- [WORK TASK] Transcribe, starting at the line with "none -> pink 1x4 brick [183,162,319,195]" and ending at the line with "none -> red 1x1 brick [836,300,869,333]", every line of the material below exactly, but leave out the pictures and anything outside that span.

- [MATERIAL FOR THIS EXERCISE]

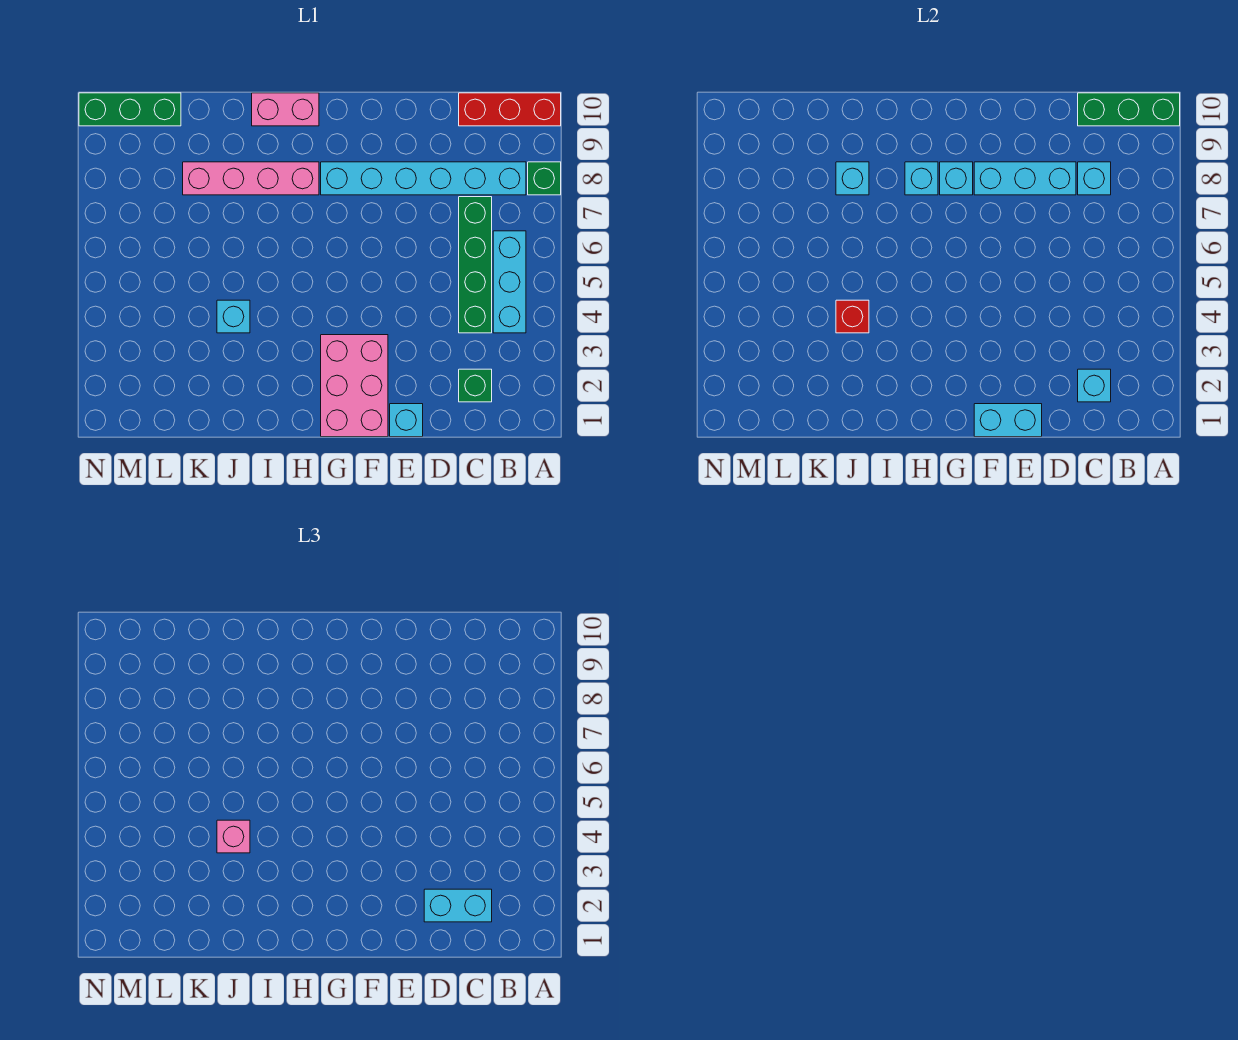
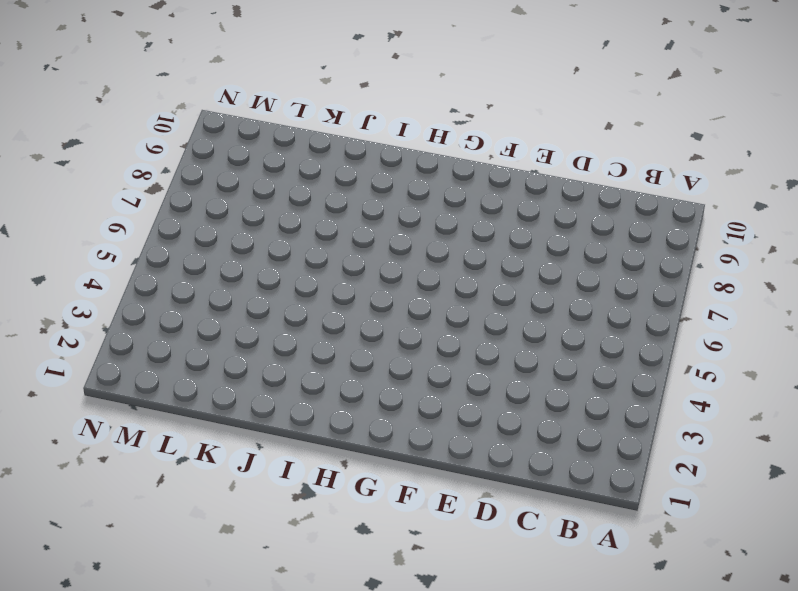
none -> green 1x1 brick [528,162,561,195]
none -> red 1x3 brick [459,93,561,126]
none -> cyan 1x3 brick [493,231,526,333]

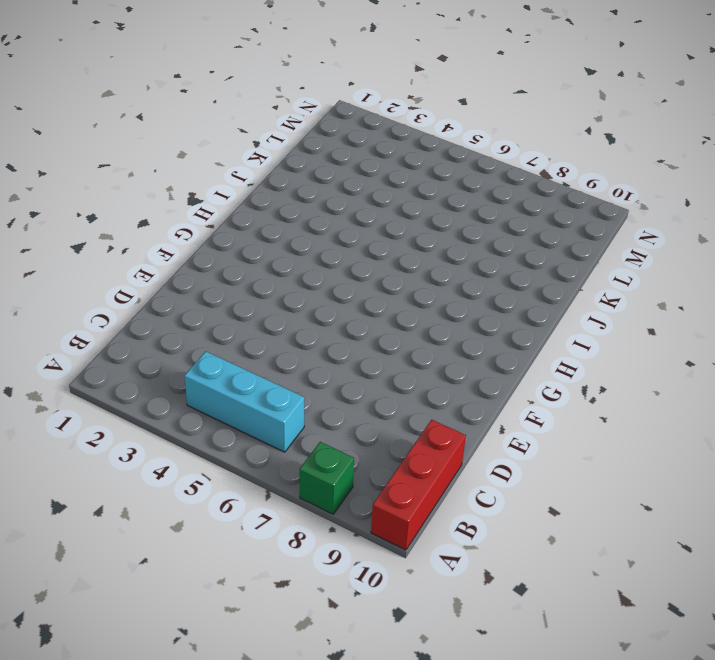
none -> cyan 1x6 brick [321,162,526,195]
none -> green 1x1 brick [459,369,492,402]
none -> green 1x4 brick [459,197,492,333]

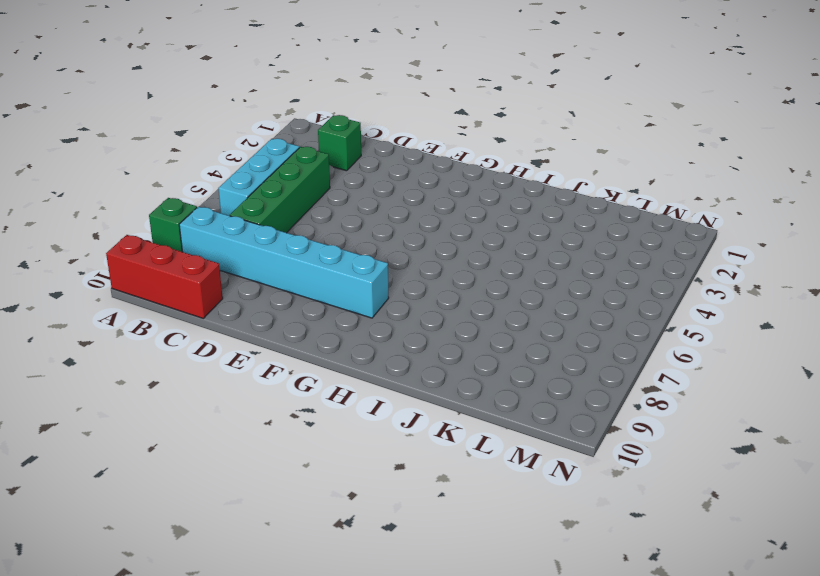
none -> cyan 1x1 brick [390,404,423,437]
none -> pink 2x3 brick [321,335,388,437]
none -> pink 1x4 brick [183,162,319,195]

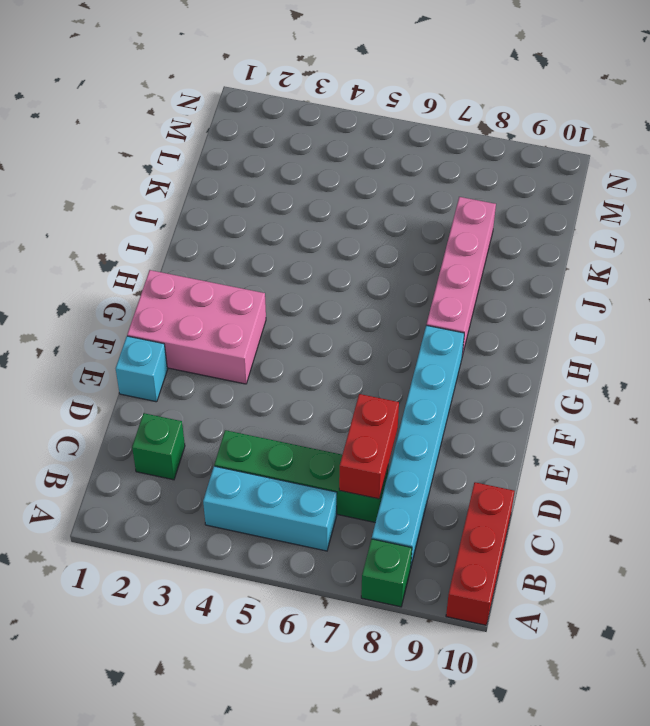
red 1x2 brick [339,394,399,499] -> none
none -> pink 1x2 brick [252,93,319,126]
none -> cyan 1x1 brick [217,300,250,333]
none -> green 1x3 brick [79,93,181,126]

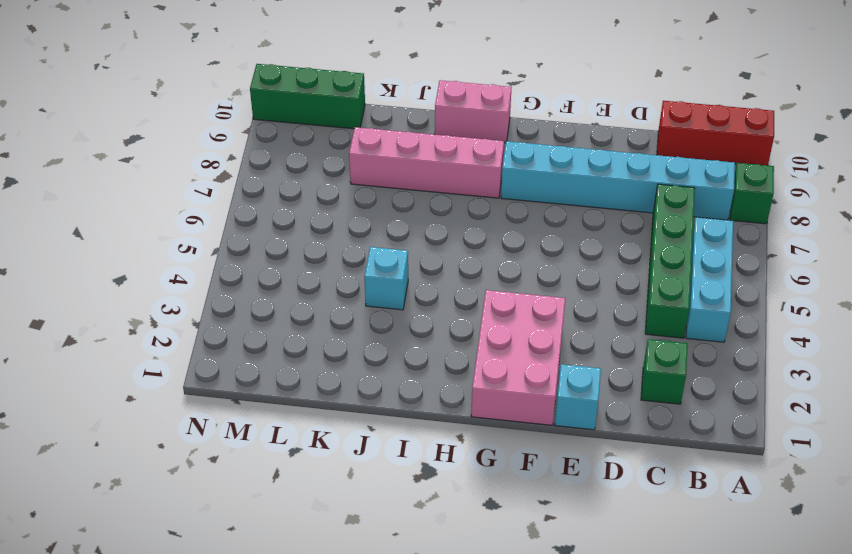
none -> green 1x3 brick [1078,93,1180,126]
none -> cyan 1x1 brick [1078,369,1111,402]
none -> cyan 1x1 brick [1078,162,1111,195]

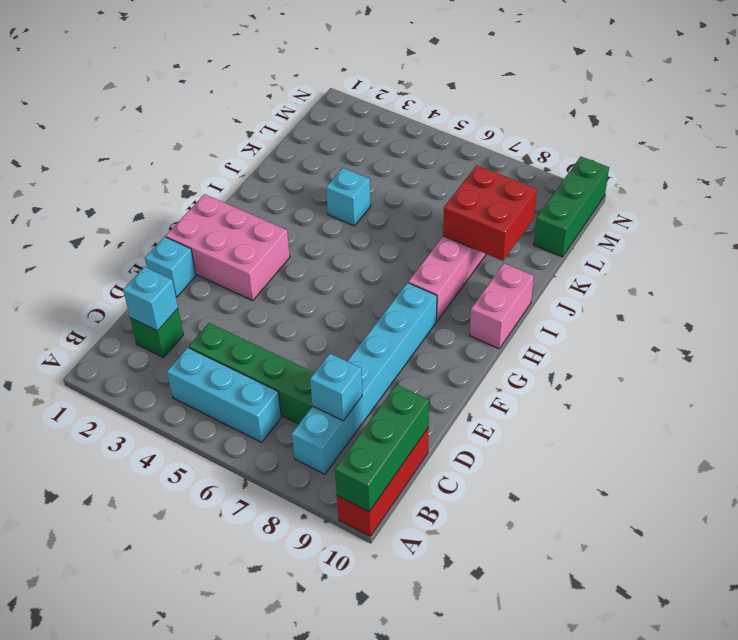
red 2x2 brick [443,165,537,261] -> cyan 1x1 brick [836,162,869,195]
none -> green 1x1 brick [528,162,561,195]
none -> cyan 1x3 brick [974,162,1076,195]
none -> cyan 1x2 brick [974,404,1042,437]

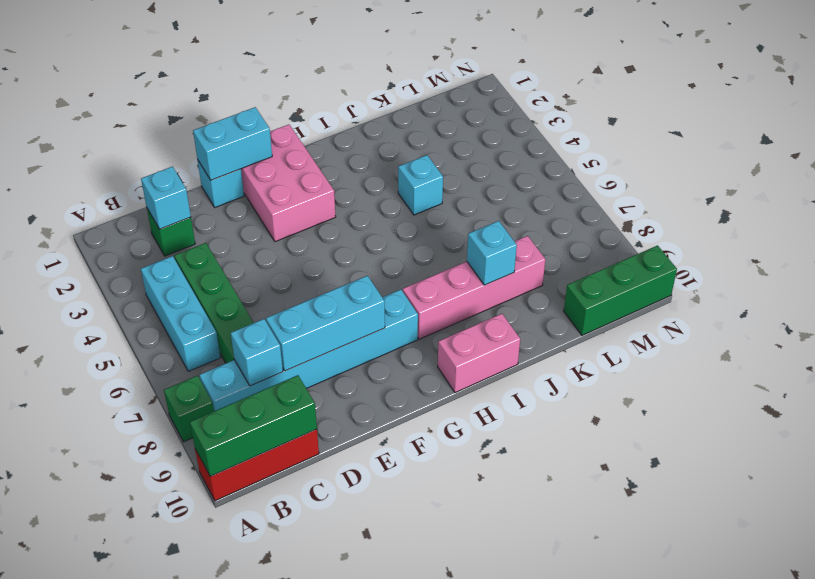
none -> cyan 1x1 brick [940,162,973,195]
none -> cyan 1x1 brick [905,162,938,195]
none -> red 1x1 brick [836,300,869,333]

...

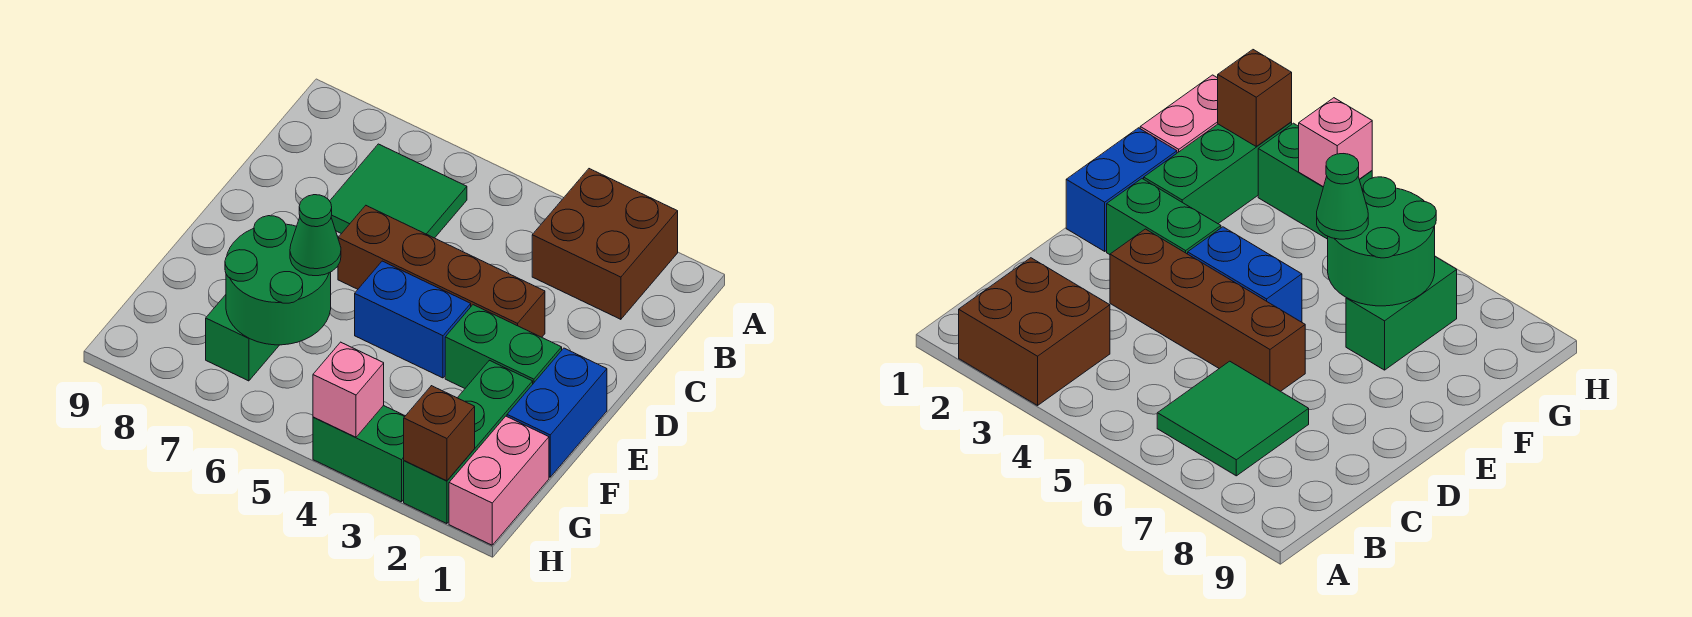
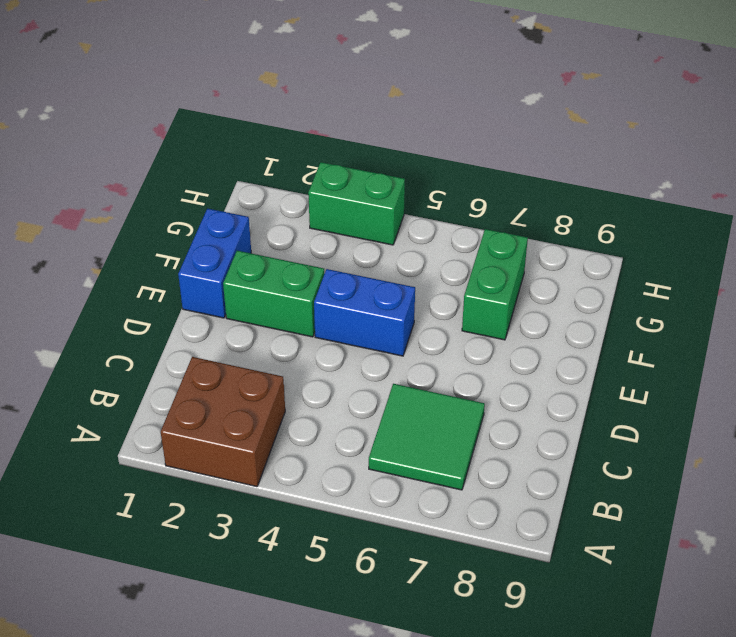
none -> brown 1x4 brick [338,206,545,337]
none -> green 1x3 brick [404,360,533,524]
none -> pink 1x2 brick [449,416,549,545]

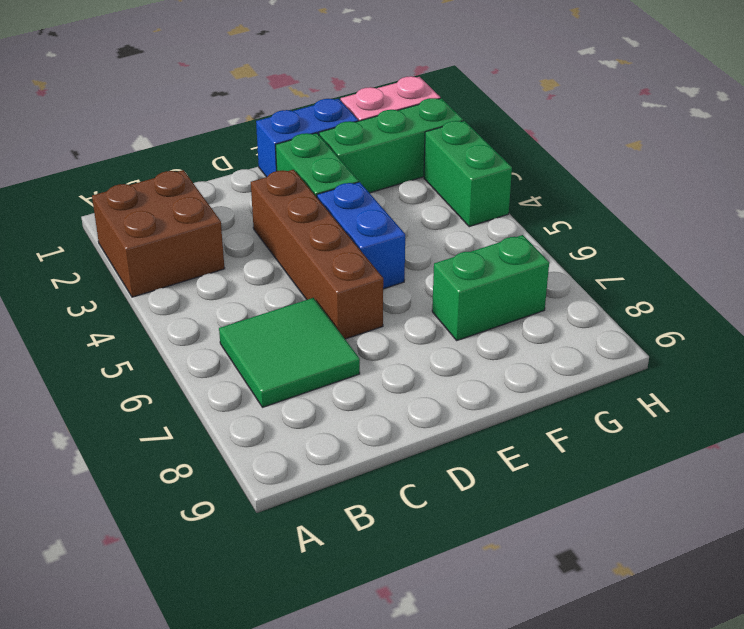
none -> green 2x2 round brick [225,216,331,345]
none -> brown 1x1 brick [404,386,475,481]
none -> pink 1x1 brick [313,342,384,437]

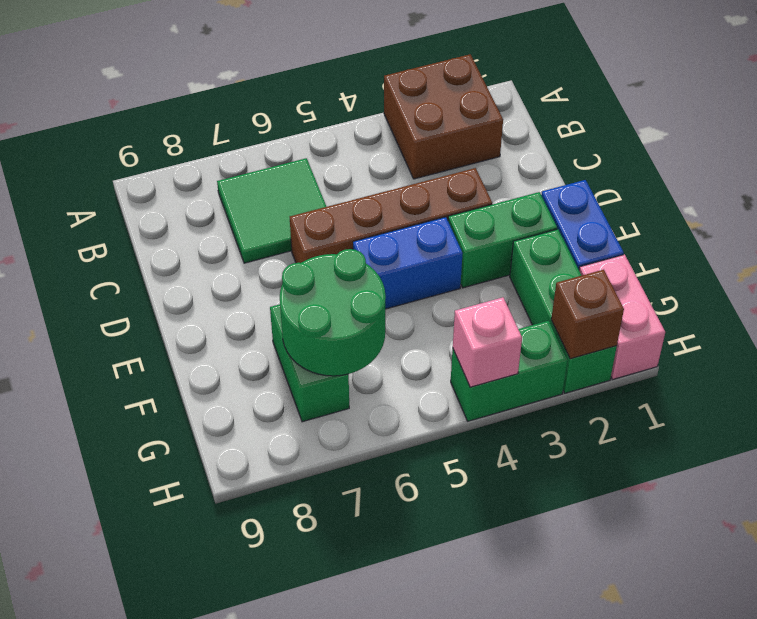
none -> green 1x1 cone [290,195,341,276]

- [TASK RESULT]
none -> pink 1x4 brick [183,162,319,195]

red 1x2 brick [339,394,399,499] -> none
none -> pink 1x2 brick [252,93,319,126]
none -> cyan 1x1 brick [217,300,250,333]
none -> green 1x3 brick [79,93,181,126]

none -> green 1x3 brick [1078,93,1180,126]
none -> cyan 1x1 brick [1078,369,1111,402]
none -> cyan 1x1 brick [1078,162,1111,195]

red 2x2 brick [443,165,537,261] -> cyan 1x1 brick [836,162,869,195]
none -> green 1x1 brick [528,162,561,195]
none -> cyan 1x3 brick [974,162,1076,195]
none -> cyan 1x2 brick [974,404,1042,437]

none -> cyan 1x1 brick [940,162,973,195]
none -> cyan 1x1 brick [905,162,938,195]
none -> red 1x1 brick [836,300,869,333]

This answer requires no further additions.